# EXERCISE MATERIALS:

= = =

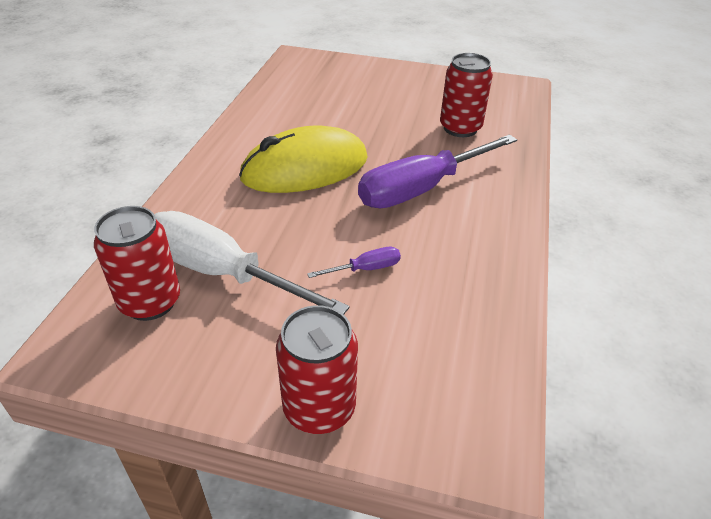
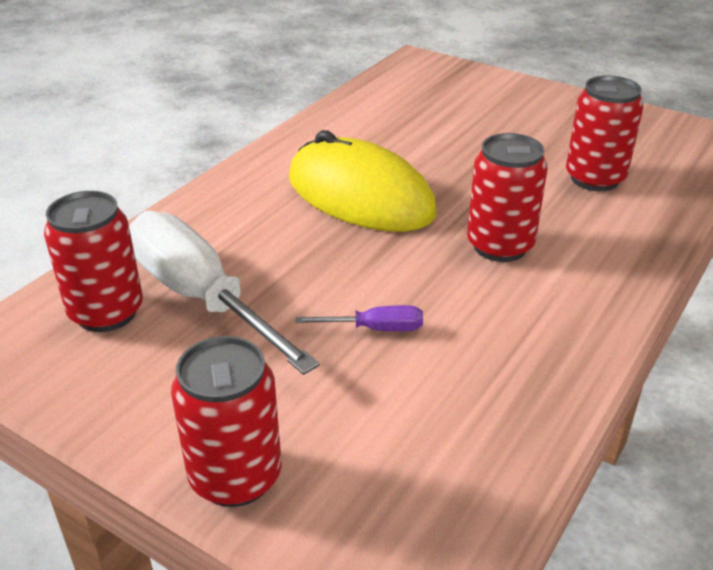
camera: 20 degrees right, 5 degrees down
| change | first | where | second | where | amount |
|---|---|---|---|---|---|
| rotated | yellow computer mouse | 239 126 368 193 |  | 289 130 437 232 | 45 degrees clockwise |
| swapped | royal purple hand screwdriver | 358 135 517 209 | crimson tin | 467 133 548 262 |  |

= = =

# REQUIREMENT:
When you copy the data above, reproduce each line exactly and skip every image.

# ANSWER SECTION:
camera: 20 degrees right, 5 degrees down
| change | first | where | second | where | amount |
|---|---|---|---|---|---|
| rotated | yellow computer mouse | 239 126 368 193 |  | 289 130 437 232 | 45 degrees clockwise |
| swapped | royal purple hand screwdriver | 358 135 517 209 | crimson tin | 467 133 548 262 |  |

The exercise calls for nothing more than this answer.